## Entries provided:

##############################

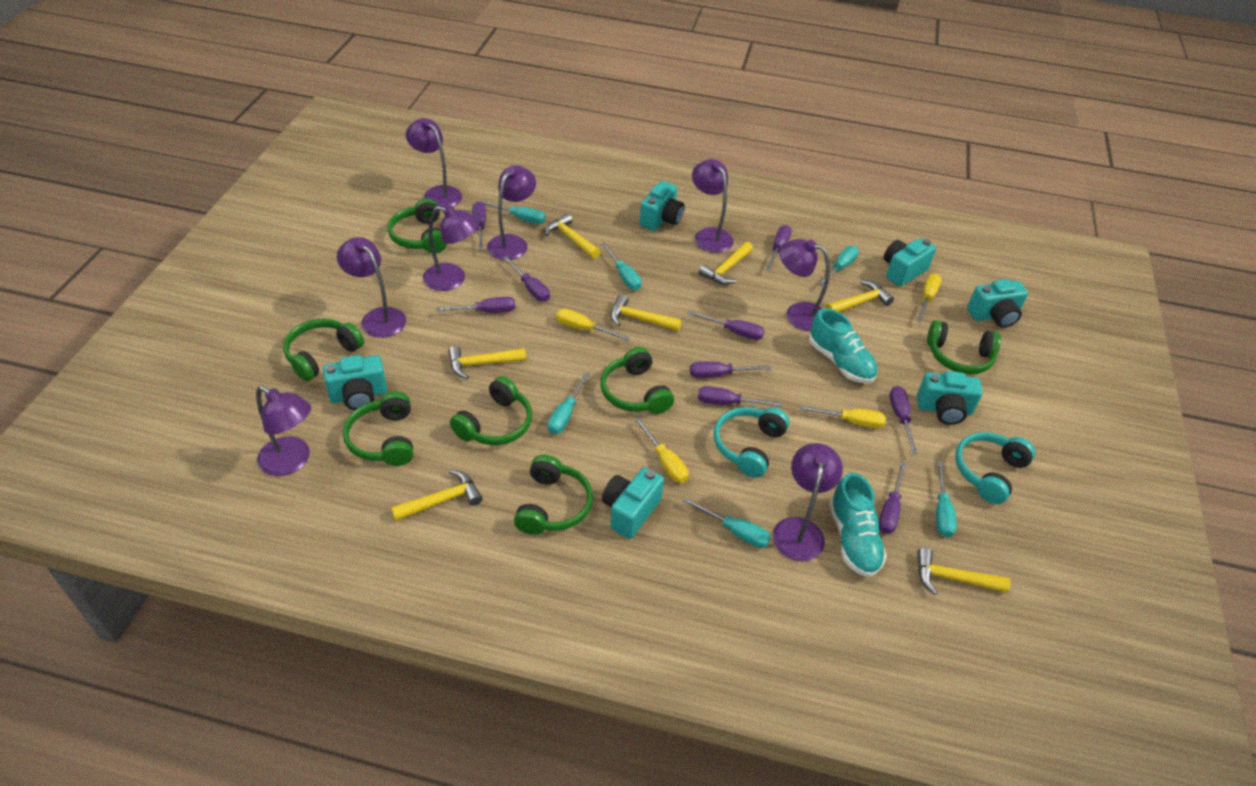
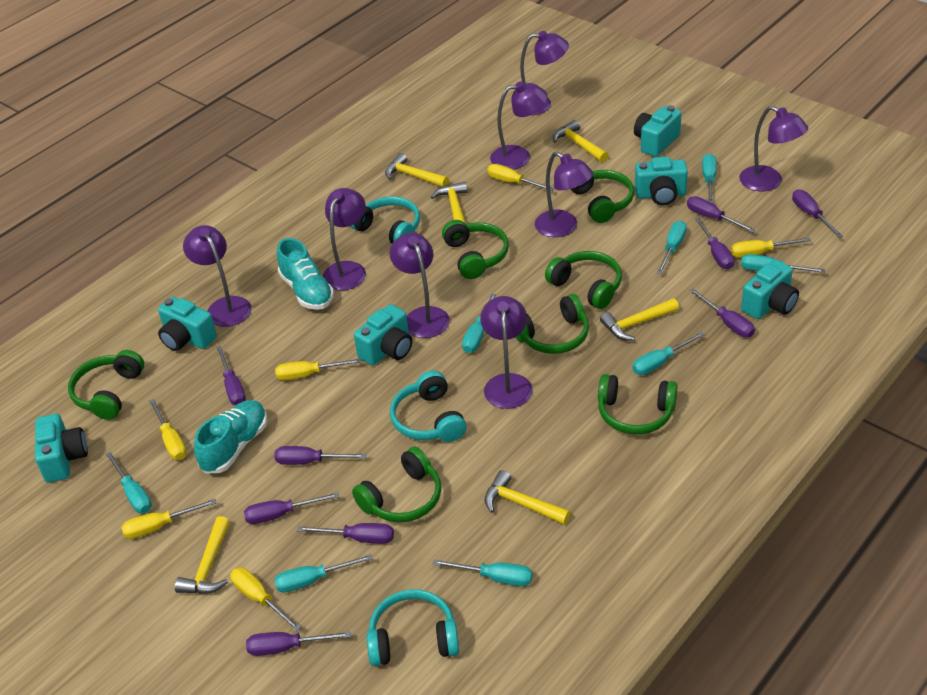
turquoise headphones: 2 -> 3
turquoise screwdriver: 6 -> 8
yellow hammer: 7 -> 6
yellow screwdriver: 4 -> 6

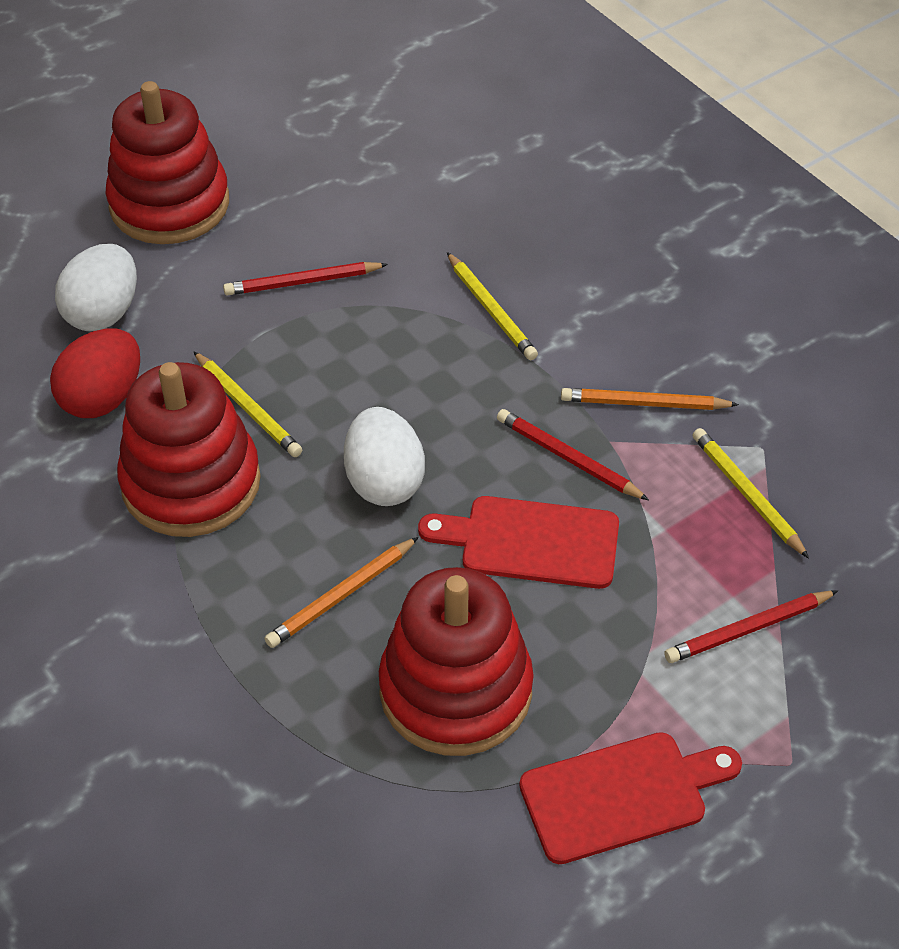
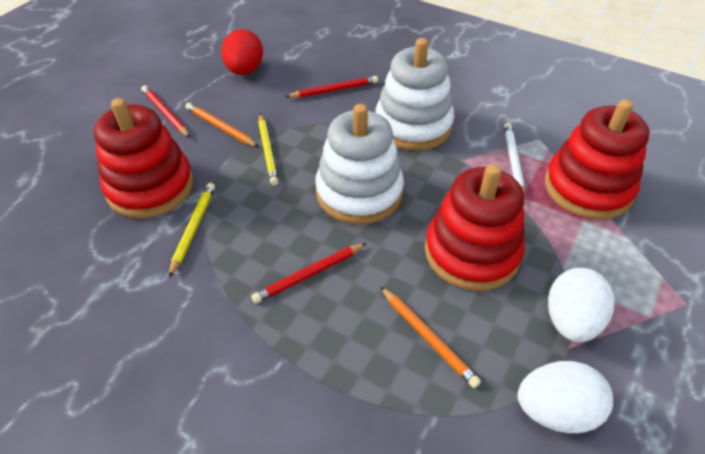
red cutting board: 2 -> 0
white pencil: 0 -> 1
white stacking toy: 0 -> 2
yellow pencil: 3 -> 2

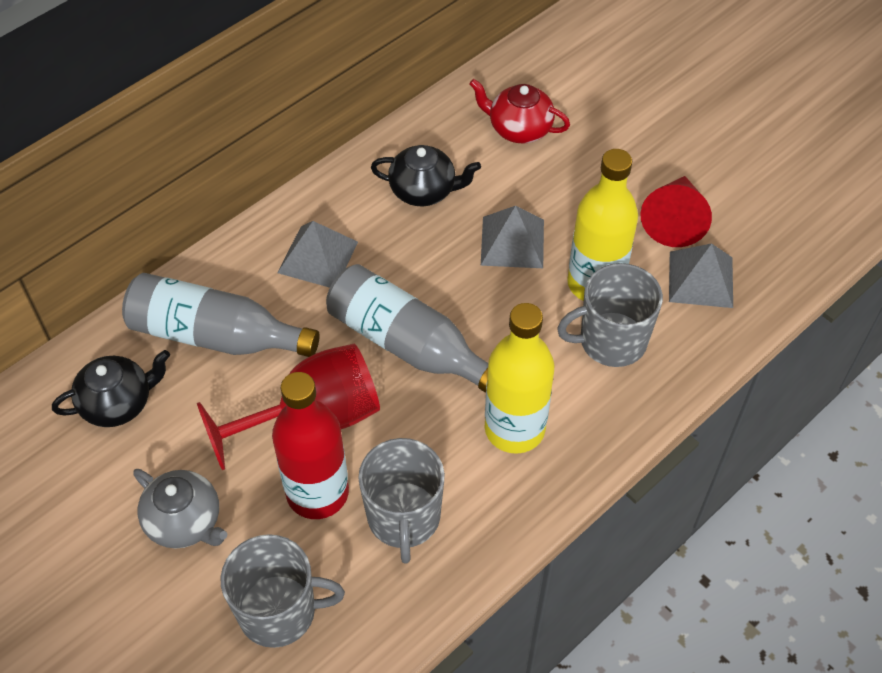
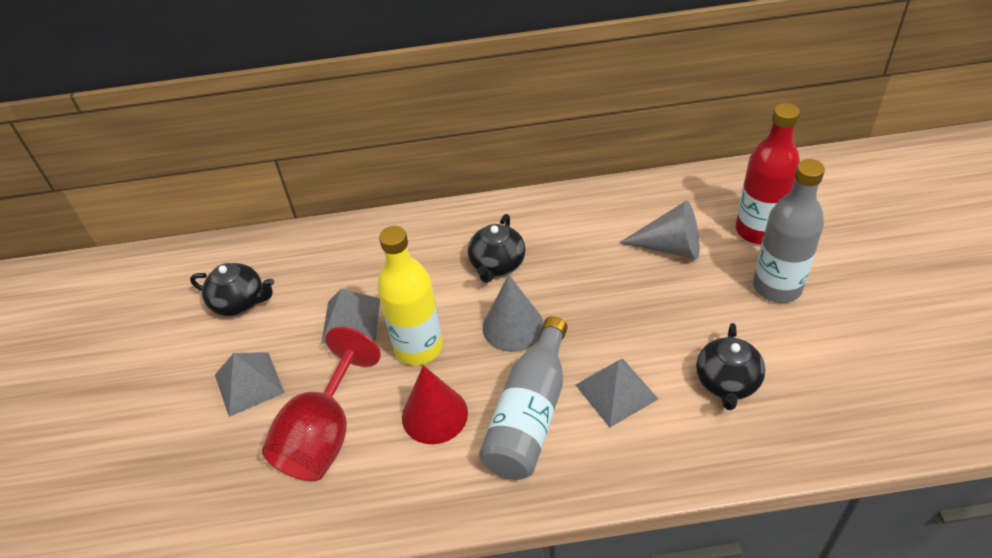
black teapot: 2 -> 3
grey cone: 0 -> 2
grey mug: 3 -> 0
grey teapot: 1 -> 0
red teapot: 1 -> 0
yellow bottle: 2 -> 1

##############################

## Try it:
Tally, across the records, each line that contains the word "white", and answer with nothing except the count.

## Task output:
2